Task directions
Please repeat the records below exactly, but only from the line that contains "V1: 2.5V (plus" onward, ending with the last line.

Data extract
-- Opening Marker --

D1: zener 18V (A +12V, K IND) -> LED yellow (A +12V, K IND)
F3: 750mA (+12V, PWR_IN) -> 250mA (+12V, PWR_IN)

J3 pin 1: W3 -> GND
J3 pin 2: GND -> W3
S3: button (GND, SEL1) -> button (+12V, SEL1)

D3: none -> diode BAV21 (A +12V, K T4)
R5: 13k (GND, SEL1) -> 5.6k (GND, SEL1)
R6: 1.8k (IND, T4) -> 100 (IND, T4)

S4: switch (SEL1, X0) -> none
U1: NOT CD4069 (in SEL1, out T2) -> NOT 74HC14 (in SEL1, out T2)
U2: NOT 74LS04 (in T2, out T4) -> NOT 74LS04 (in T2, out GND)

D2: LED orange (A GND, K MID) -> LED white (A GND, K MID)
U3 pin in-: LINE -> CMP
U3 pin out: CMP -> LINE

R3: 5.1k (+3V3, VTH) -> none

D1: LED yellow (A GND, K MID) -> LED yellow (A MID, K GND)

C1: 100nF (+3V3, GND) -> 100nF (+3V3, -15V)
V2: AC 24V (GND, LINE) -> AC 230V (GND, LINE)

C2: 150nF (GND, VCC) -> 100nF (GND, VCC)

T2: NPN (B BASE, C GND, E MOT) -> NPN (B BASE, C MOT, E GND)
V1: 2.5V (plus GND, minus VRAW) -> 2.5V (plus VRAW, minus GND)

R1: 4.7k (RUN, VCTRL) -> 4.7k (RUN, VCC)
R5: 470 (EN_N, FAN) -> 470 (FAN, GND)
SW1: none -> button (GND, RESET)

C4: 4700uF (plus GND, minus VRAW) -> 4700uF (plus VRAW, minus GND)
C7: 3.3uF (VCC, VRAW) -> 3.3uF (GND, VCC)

-- Closing Marker --

Output
V1: 2.5V (plus GND, minus VRAW) -> 2.5V (plus VRAW, minus GND)

R1: 4.7k (RUN, VCTRL) -> 4.7k (RUN, VCC)
R5: 470 (EN_N, FAN) -> 470 (FAN, GND)
SW1: none -> button (GND, RESET)

C4: 4700uF (plus GND, minus VRAW) -> 4700uF (plus VRAW, minus GND)
C7: 3.3uF (VCC, VRAW) -> 3.3uF (GND, VCC)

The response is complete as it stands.